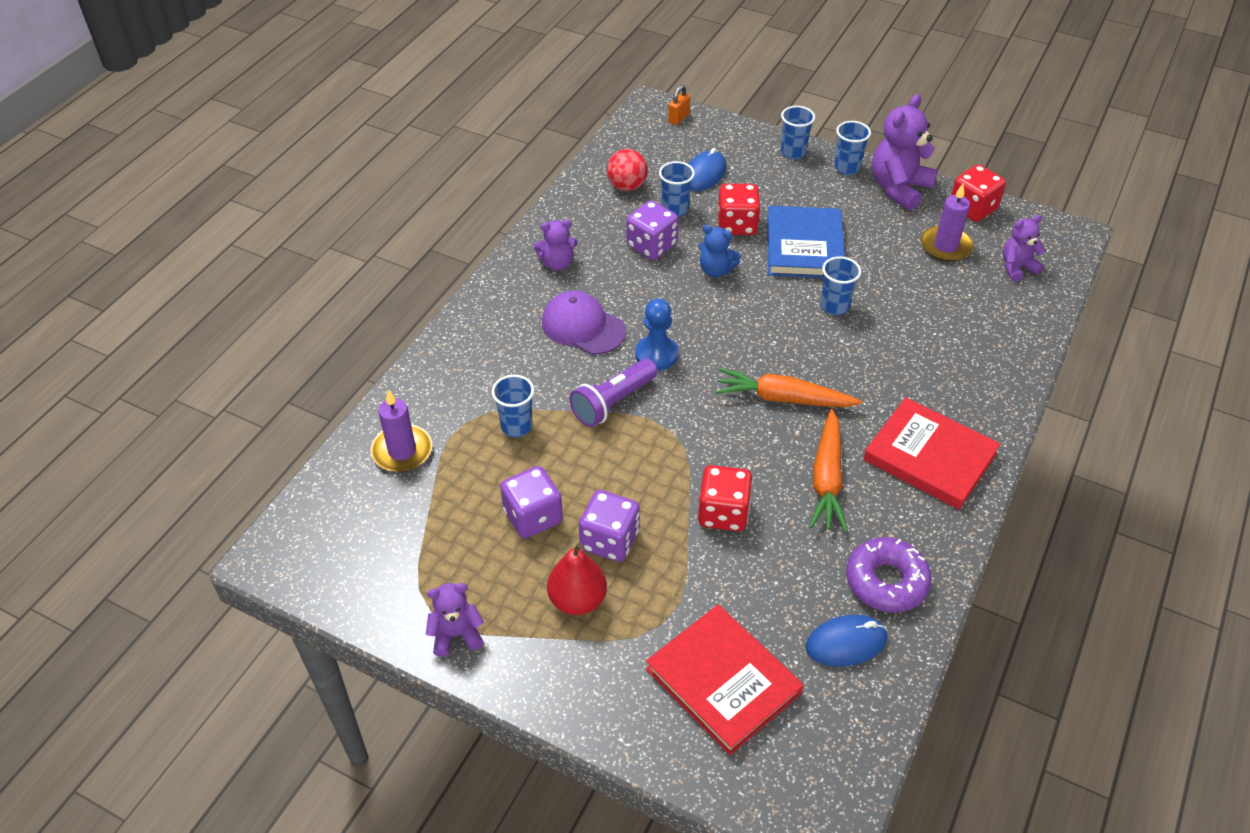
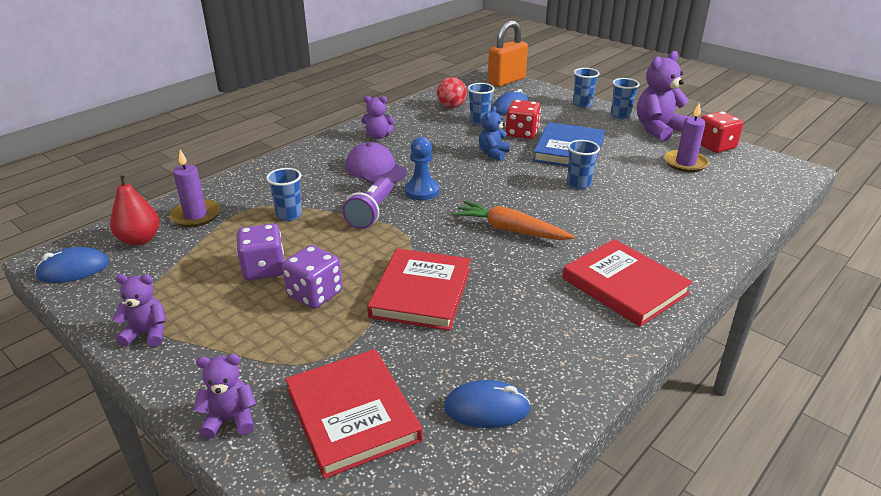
camera: 15 degrees right, 15 degrees down
(308, 566) = (73, 269): none -> blue mouse
(577, 600) = (262, 329): red pear -> red pear (140, 240)
(613, 402) = (371, 212): purple flashlight -> purple flashlight turned 45 degrees counterclockwise
(651, 246) = (452, 136): purple dice -> none
(678, 118) = (506, 81): orange padlock -> orange padlock, size x2.20
(716, 270) = (493, 153): blue teddy bear -> blue teddy bear turned 75 degrees clockwise
(723, 513) = (421, 293): red dice -> red book
(827, 479) = (524, 285): orange carrot -> none
(886, 581) = (547, 367): purple donut -> none
(1017, 267) = (744, 182): purple teddy bear -> purple teddy bear (230, 419)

### Work instruction
I'd like every line with the string "purple" copied from the listing.

### Task result
(613, 402) = (371, 212): purple flashlight -> purple flashlight turned 45 degrees counterclockwise
(651, 246) = (452, 136): purple dice -> none
(886, 581) = (547, 367): purple donut -> none
(1017, 267) = (744, 182): purple teddy bear -> purple teddy bear (230, 419)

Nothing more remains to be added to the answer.